**TASK MATERIAL**
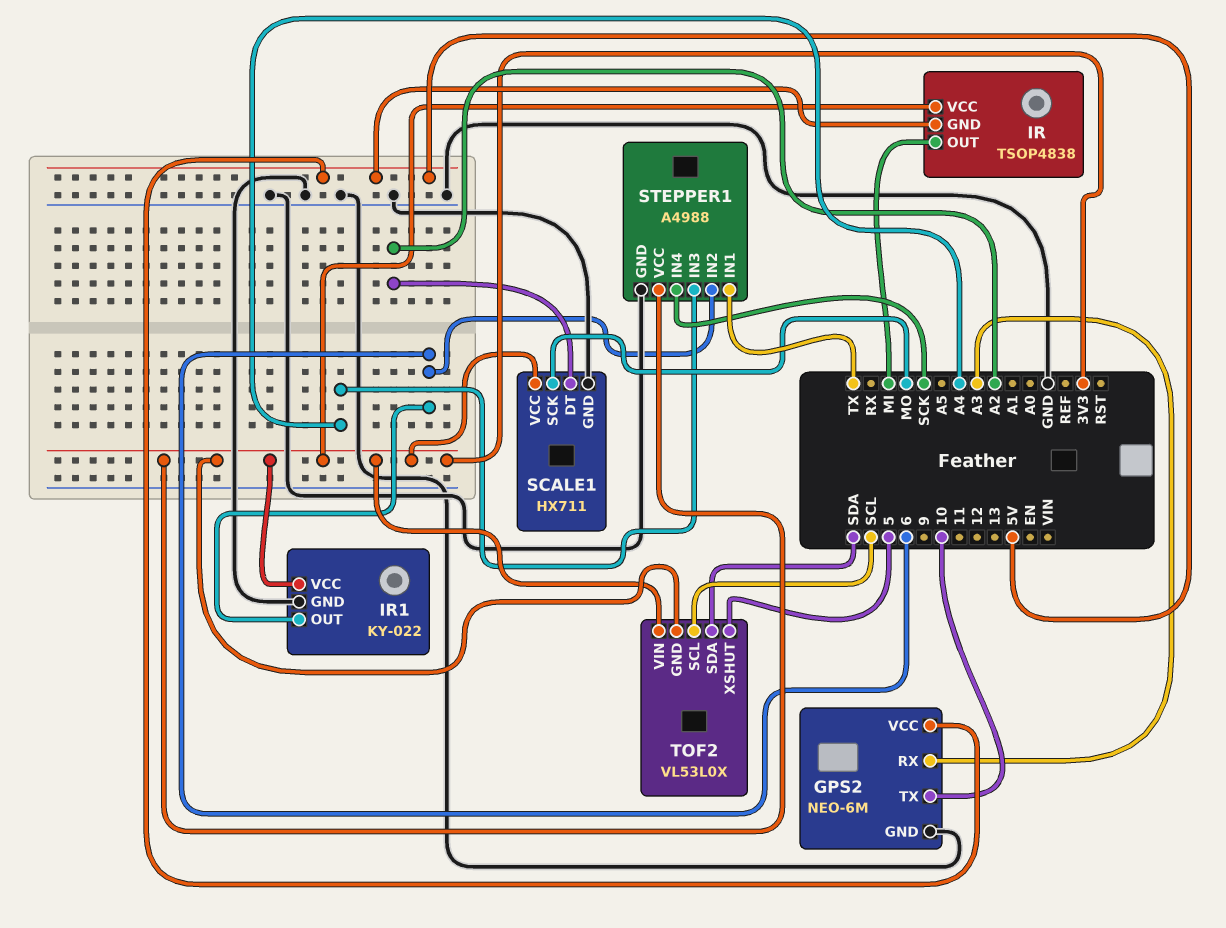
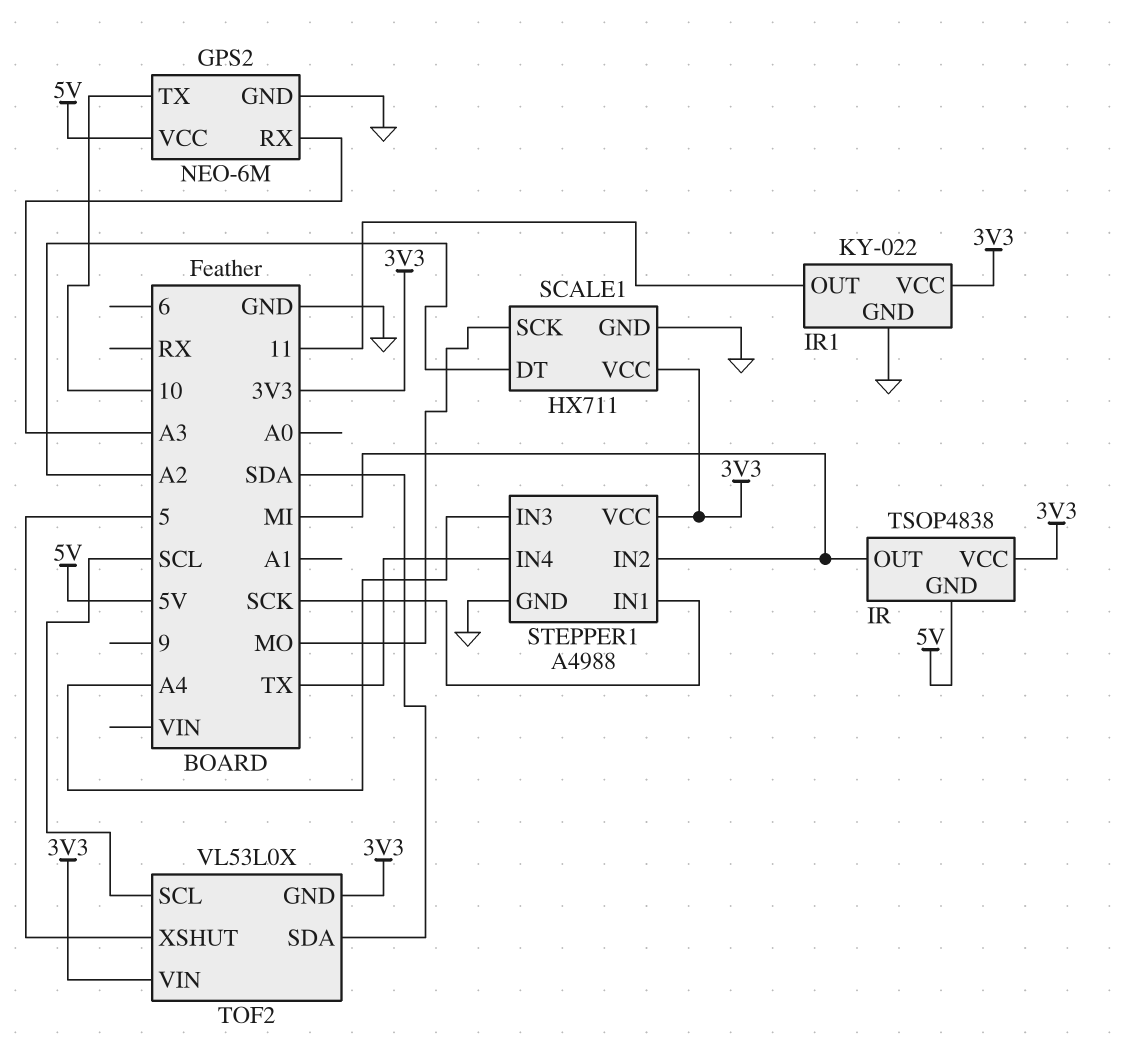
IR1 pin OUT: 6 -> 11
STEPPER1 pin IN1: TX -> SCK
STEPPER1 pin IN2: 6 -> MI
STEPPER1 pin IN4: SCK -> TX

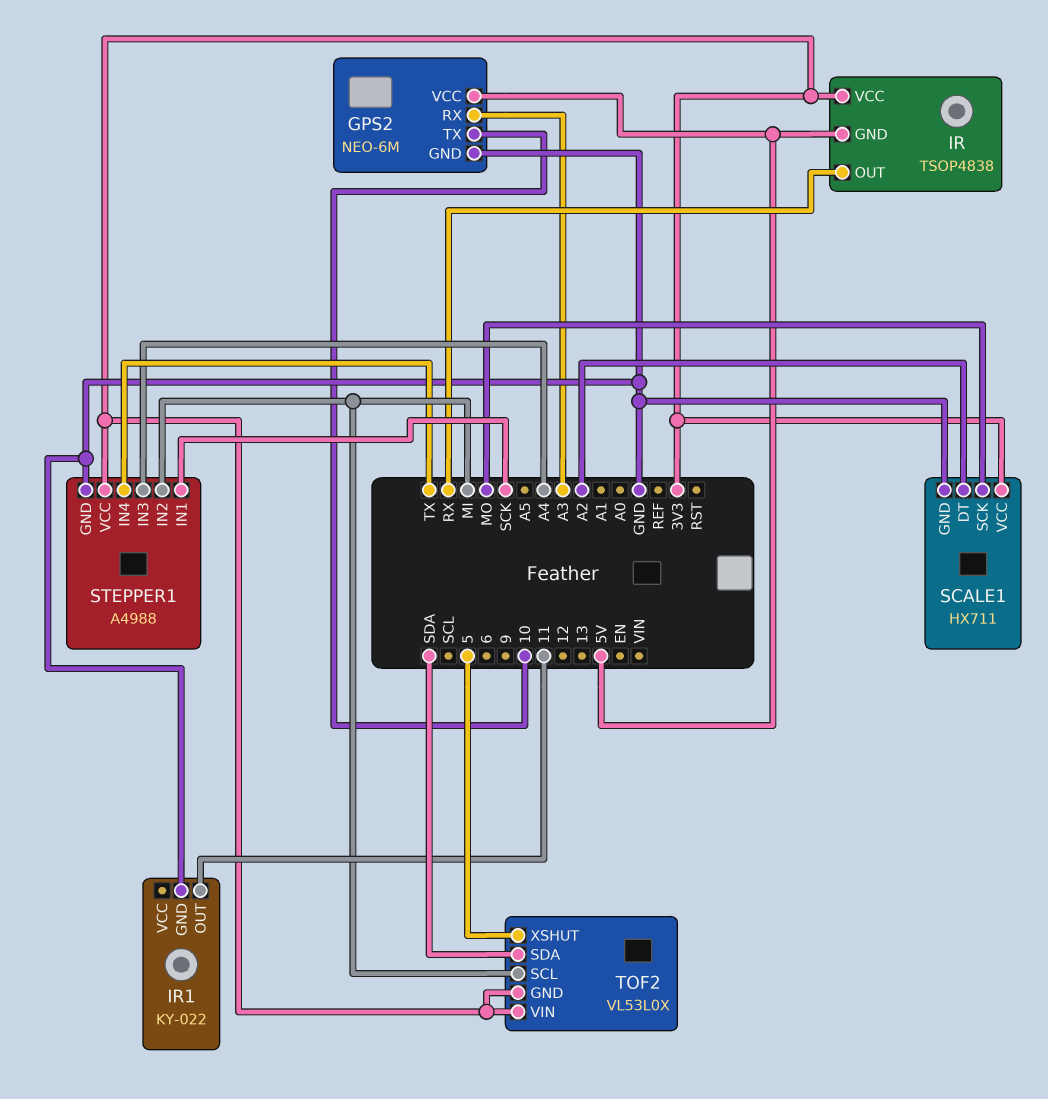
IR pin OUT: MI -> RX
IR1 pin VCC: 3V3 -> none
TOF2 pin SCL: SCL -> MI

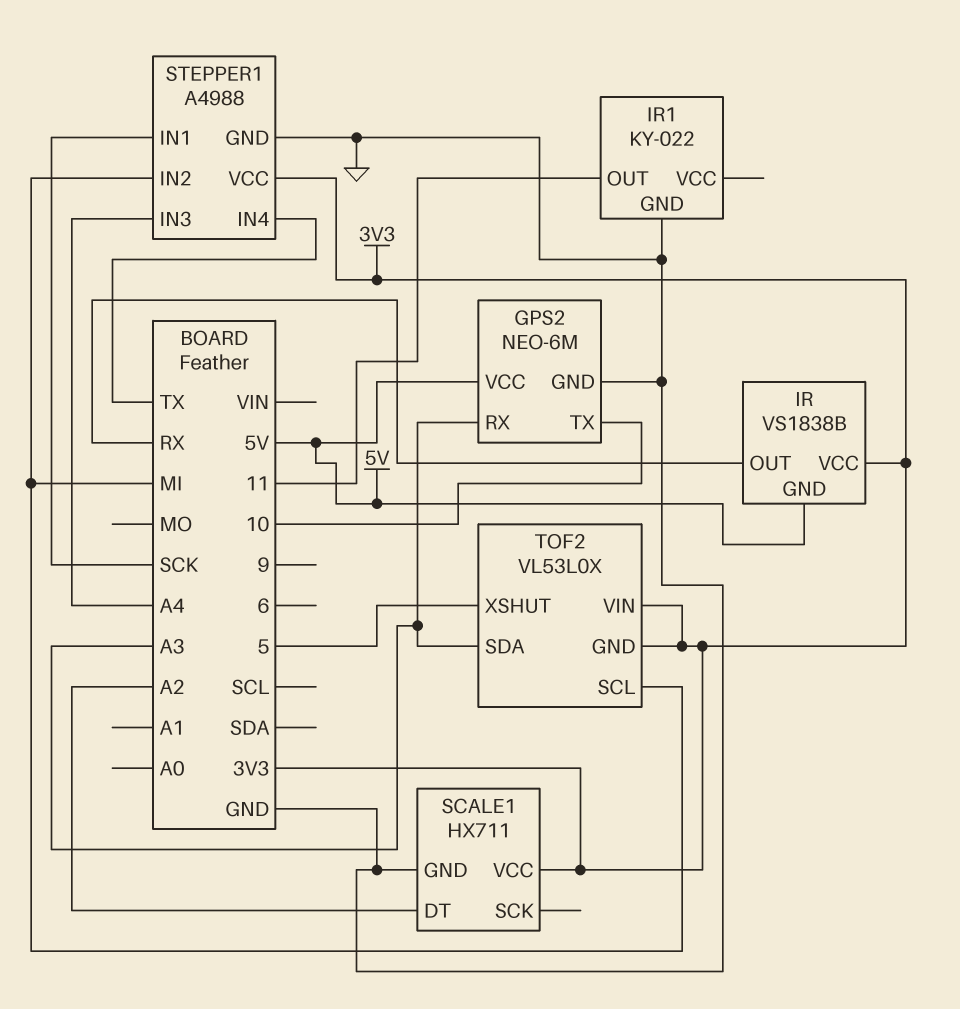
IR: TSOP4838 -> VS1838B
SCALE1 pin SCK: MO -> none
TOF2 pin SDA: SDA -> A3

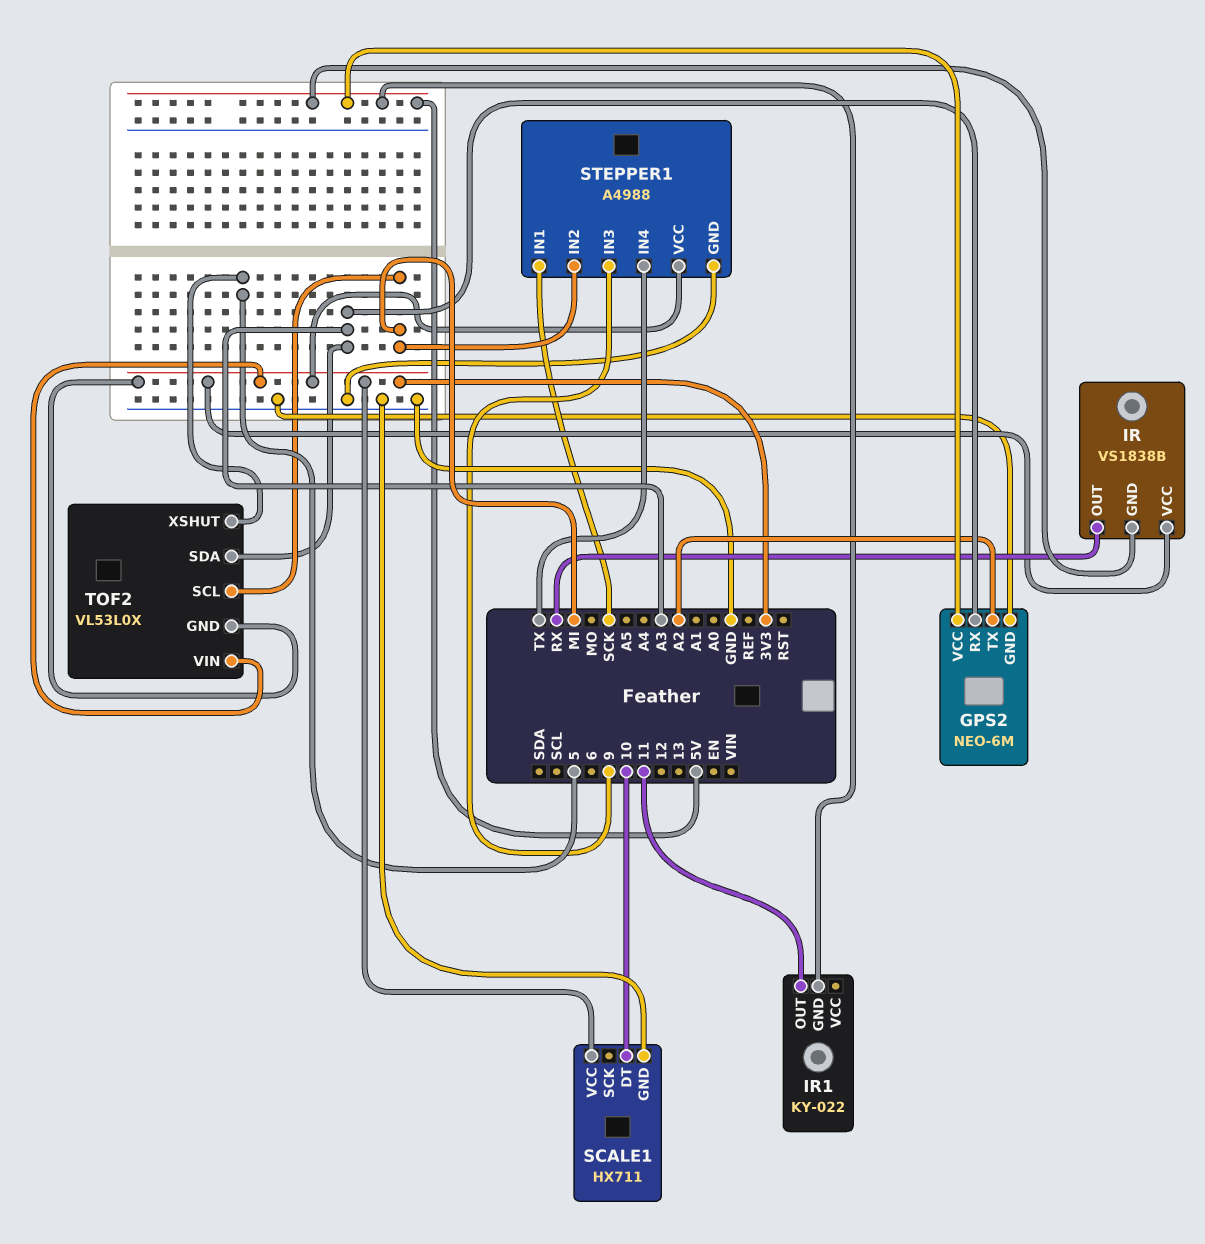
GPS2 pin TX: 10 -> A2
IR1 pin GND: GND -> 5V
SCALE1 pin DT: A2 -> 10
STEPPER1 pin IN3: A4 -> 9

**WHAT IS EXPECTED**
Copy the lines starting at the line that contains "TOF2 pin SCL: SCL -> MI" and running to the final line of the entries, inclusive; omit all pictures.

**RESULT BELOW**
TOF2 pin SCL: SCL -> MI

IR: TSOP4838 -> VS1838B
SCALE1 pin SCK: MO -> none
TOF2 pin SDA: SDA -> A3

GPS2 pin TX: 10 -> A2
IR1 pin GND: GND -> 5V
SCALE1 pin DT: A2 -> 10
STEPPER1 pin IN3: A4 -> 9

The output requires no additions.